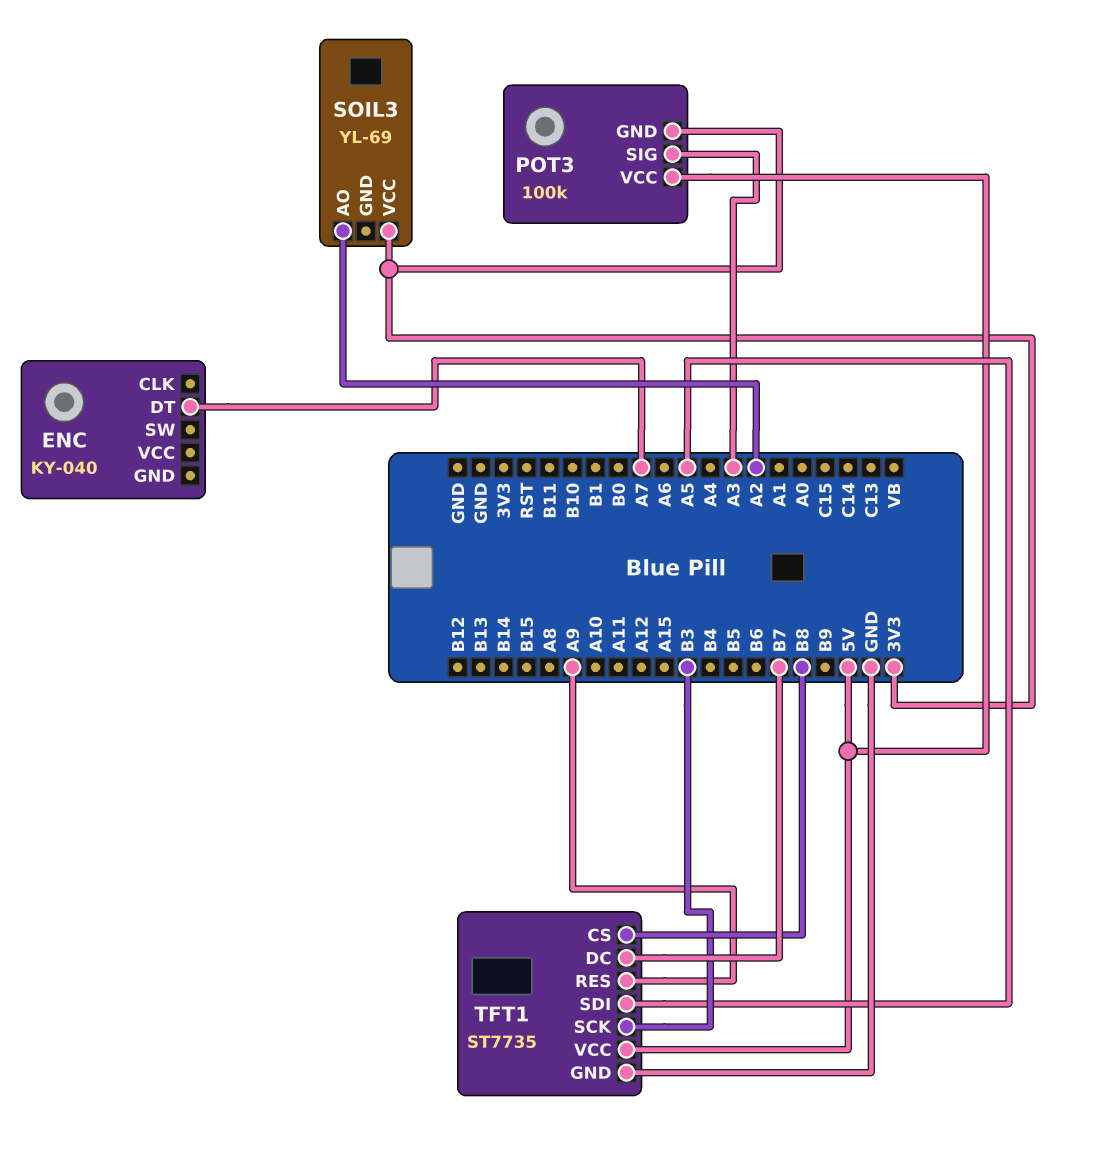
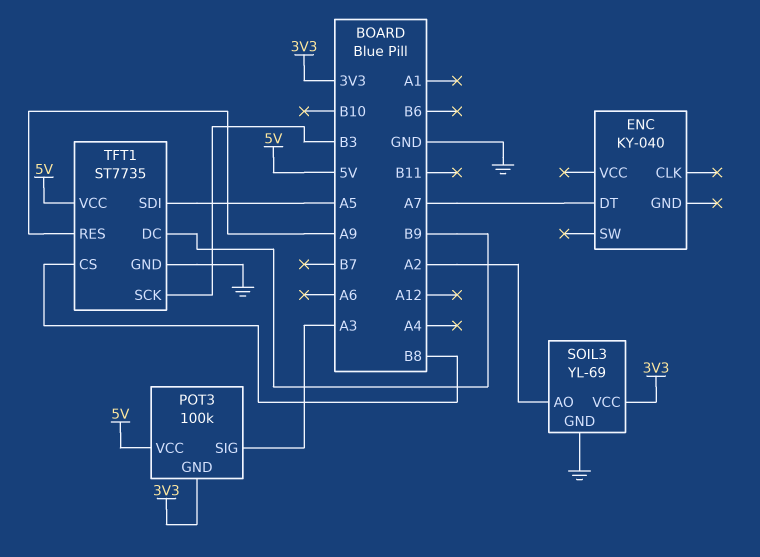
SOIL3 pin GND: none -> GND
TFT1 pin DC: B7 -> B9

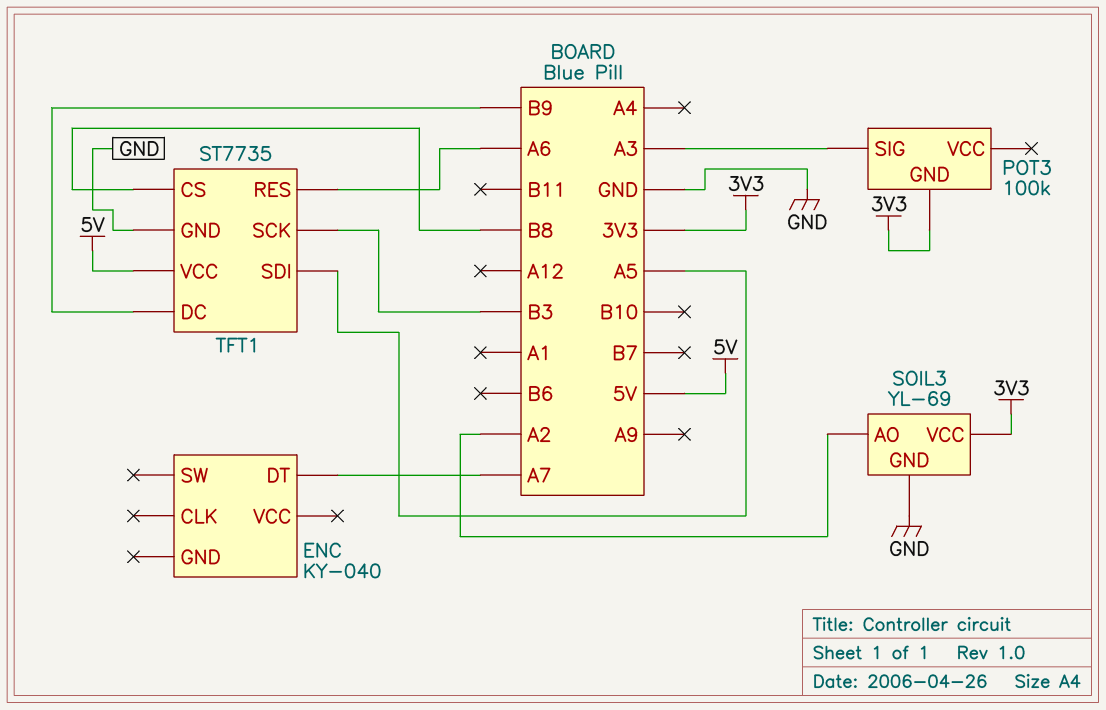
POT3 pin VCC: 5V -> none
TFT1 pin RES: A9 -> A6

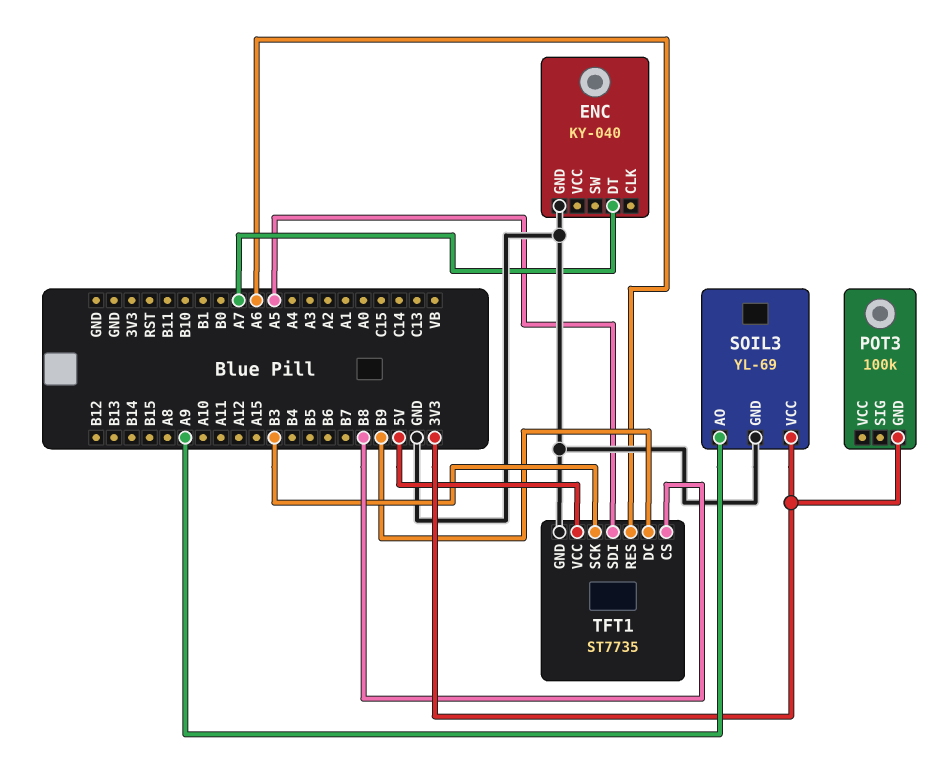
ENC pin GND: none -> GND
POT3 pin SIG: A3 -> none
SOIL3 pin AO: A2 -> A9

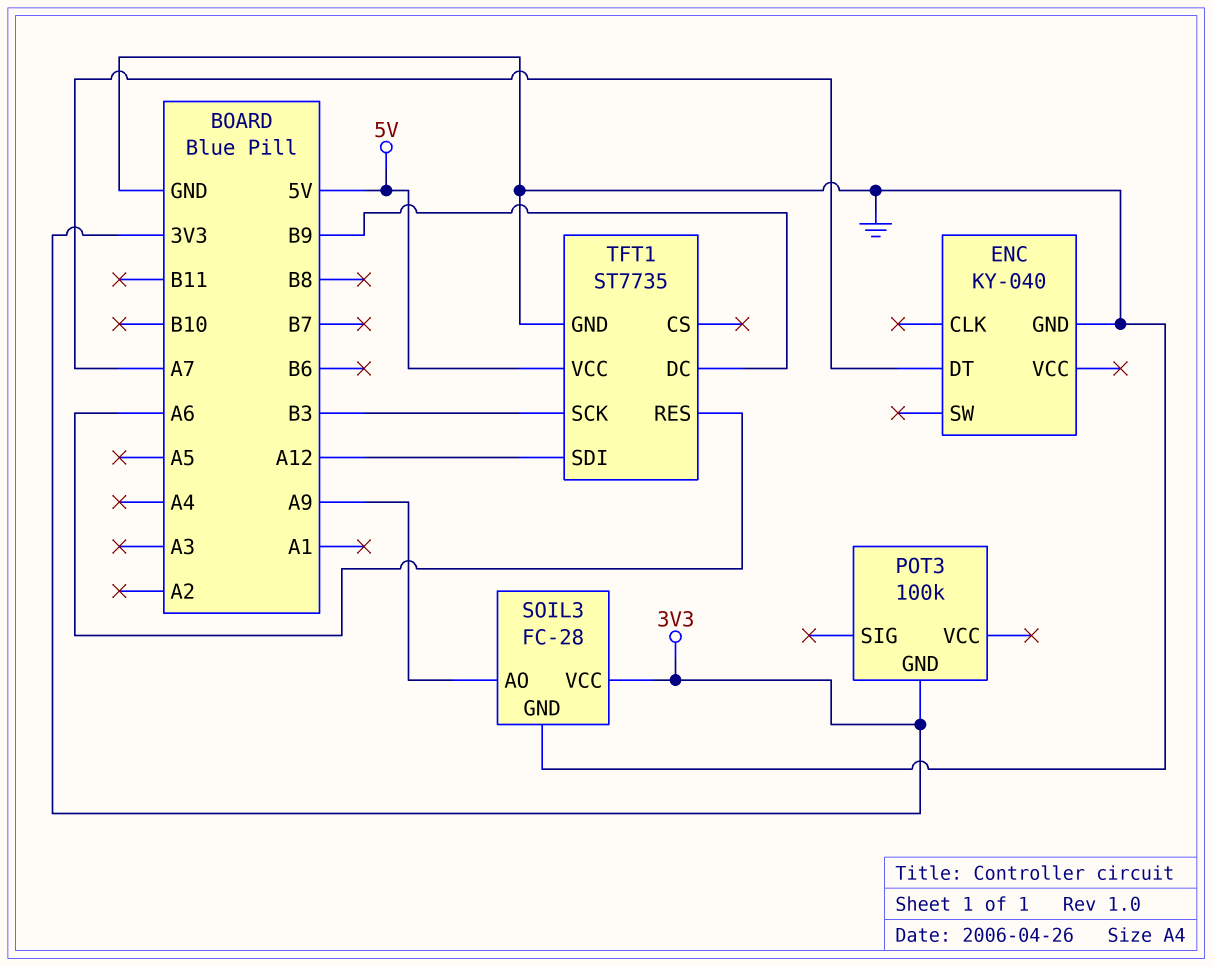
SOIL3: YL-69 -> FC-28
TFT1 pin CS: B8 -> none
TFT1 pin SDI: A5 -> A12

========================

Report how many lines in this data include the string "none", and nothing else.

5